### THE PROBLEM
Write out, exactly and in full, the line where "black headphones [154,283,259,354]" appears together with all lines that follow it in the entries below. Do not include pictures.

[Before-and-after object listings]
□ □ □ □ □ □ □

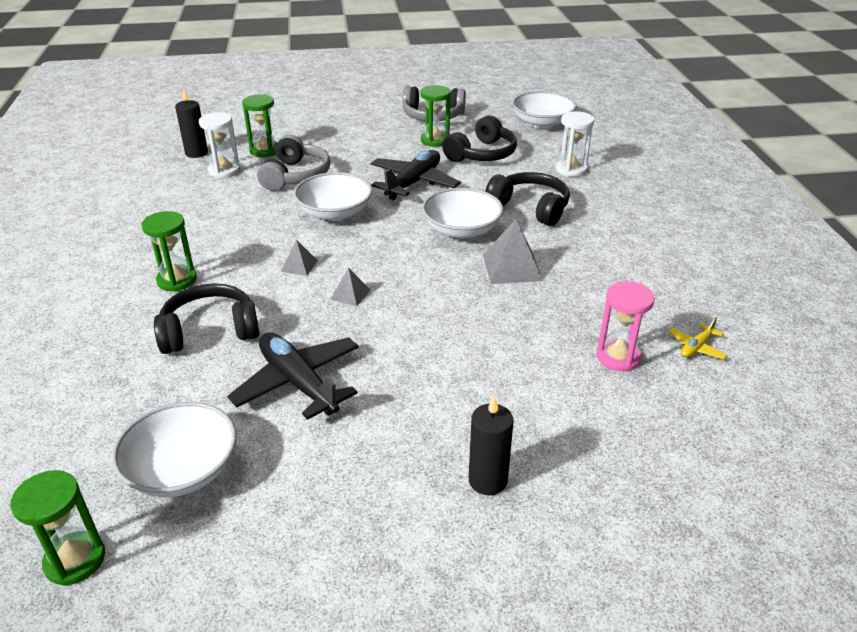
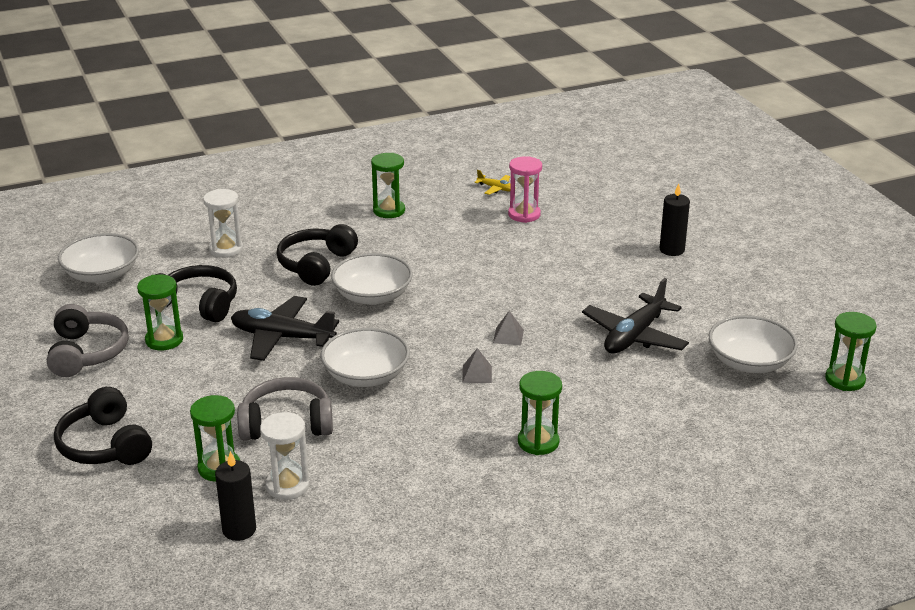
camera: 105 degrees left, 5 degrees down
black headphones [154,283,259,354] -> black headphones moved to [54,387,152,465]
grey pyramid [483,219,543,284] -> none
none -> green hourglass [371,153,405,218]

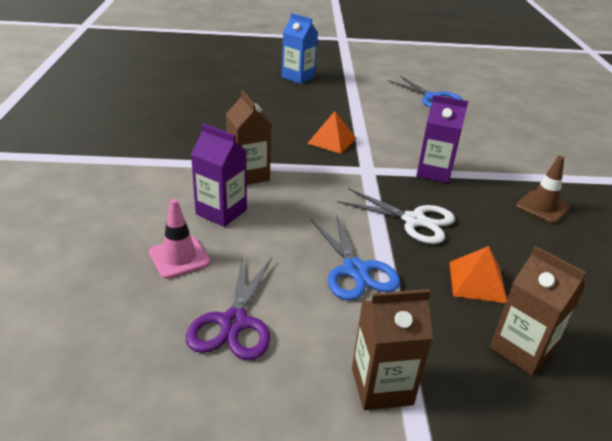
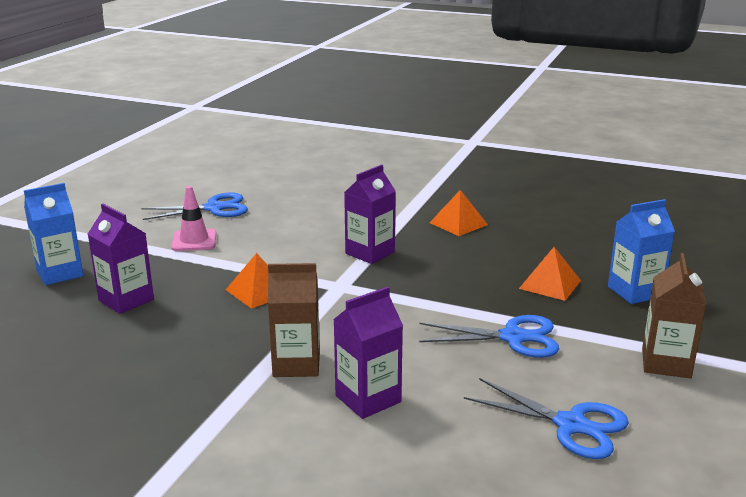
camera: 65 degrees left, 10 degrees down
pink traffic cone [149,199,211,279] -> pink traffic cone moved to [171,186,216,251]
purple scissors [186,255,272,360] -> blue scissors [464,378,629,459]
white scissors [337,188,455,244] -> none
brown carton [490,246,586,376] -> blue carton [608,199,675,304]
brown traffic cone [516,156,570,224] -> orange pyramid [430,190,488,236]
none -> purple carton [88,204,154,314]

□ □ □ □ □ □ □

### TASK ANSWER
black headphones [154,283,259,354] -> black headphones moved to [54,387,152,465]
grey pyramid [483,219,543,284] -> none
none -> green hourglass [371,153,405,218]

camera: 65 degrees left, 10 degrees down
pink traffic cone [149,199,211,279] -> pink traffic cone moved to [171,186,216,251]
purple scissors [186,255,272,360] -> blue scissors [464,378,629,459]
white scissors [337,188,455,244] -> none
brown carton [490,246,586,376] -> blue carton [608,199,675,304]
brown traffic cone [516,156,570,224] -> orange pyramid [430,190,488,236]
none -> purple carton [88,204,154,314]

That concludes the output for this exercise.